# Work order:
Provide an exact copy of the lines from the beginning of the records through the line that includes "USB 9: [342,648,369,667]", and of no others.

# Data extract:

__________

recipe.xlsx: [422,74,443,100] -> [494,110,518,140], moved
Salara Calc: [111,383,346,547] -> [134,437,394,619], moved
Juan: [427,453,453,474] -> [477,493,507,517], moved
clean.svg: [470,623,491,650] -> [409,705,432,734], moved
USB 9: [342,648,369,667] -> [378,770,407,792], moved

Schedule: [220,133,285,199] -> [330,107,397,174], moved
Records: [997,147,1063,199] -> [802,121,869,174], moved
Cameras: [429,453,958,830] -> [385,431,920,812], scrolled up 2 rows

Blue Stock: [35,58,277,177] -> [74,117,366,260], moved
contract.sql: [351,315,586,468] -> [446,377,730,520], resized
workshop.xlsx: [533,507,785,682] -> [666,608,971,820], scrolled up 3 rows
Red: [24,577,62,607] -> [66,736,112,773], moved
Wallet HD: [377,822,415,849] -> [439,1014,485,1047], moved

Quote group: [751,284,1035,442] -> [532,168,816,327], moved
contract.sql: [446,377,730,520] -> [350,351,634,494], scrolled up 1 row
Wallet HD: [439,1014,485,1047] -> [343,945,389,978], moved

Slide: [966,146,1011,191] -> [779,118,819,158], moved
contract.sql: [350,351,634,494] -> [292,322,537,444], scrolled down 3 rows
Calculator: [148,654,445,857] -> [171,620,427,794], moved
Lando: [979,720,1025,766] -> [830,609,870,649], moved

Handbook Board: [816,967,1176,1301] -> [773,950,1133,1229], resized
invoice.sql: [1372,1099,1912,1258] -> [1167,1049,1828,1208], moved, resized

__________

# Answer for the task:
recipe.xlsx: [422,74,443,100] -> [494,110,518,140], moved
Salara Calc: [111,383,346,547] -> [134,437,394,619], moved
Juan: [427,453,453,474] -> [477,493,507,517], moved
clean.svg: [470,623,491,650] -> [409,705,432,734], moved
USB 9: [342,648,369,667] -> [378,770,407,792], moved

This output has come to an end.